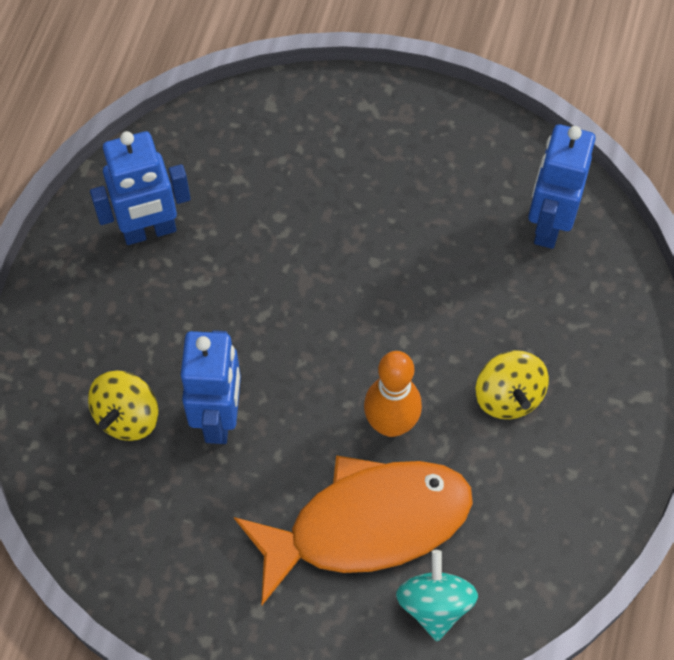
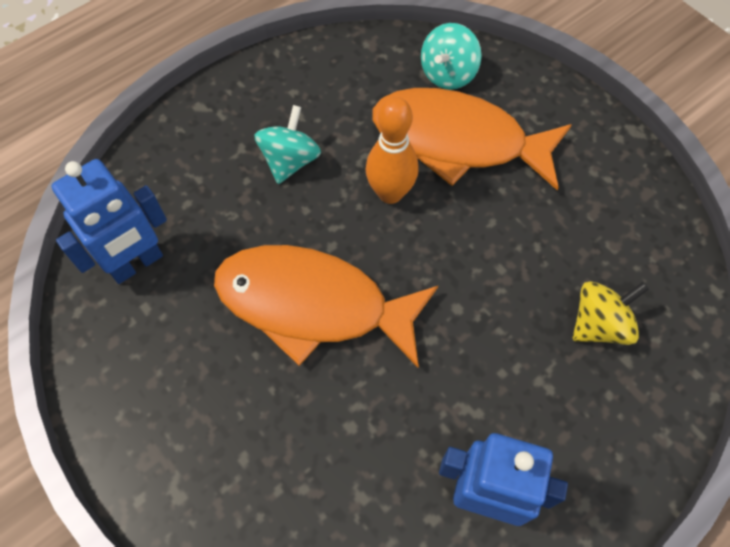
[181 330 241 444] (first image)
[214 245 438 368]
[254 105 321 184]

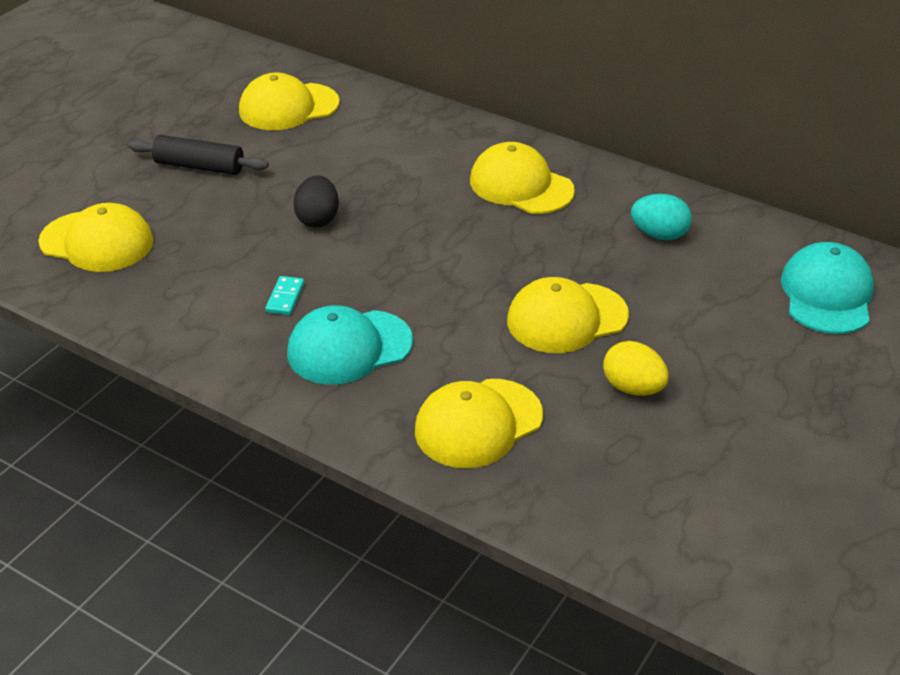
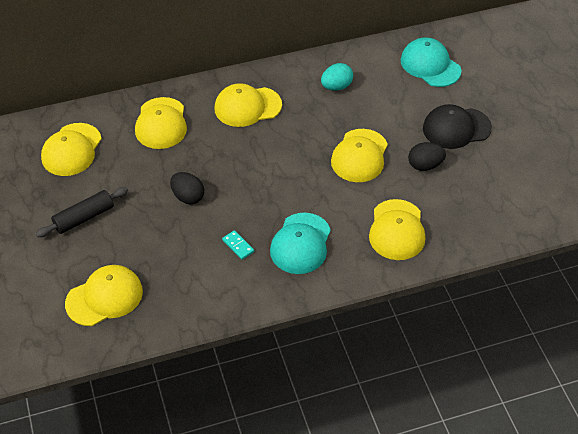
[135 97 187 149]
[423 104 492 149]
[408 142 446 171]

^^^^^^^^

**WHAT YOU HAVE TO DO:** An exact repeat of the listing above, pictures excluded, is the answer.

**WRITTEN RESPONSE:**
[181 330 241 444] (first image)
[214 245 438 368]
[254 105 321 184]

[135 97 187 149]
[423 104 492 149]
[408 142 446 171]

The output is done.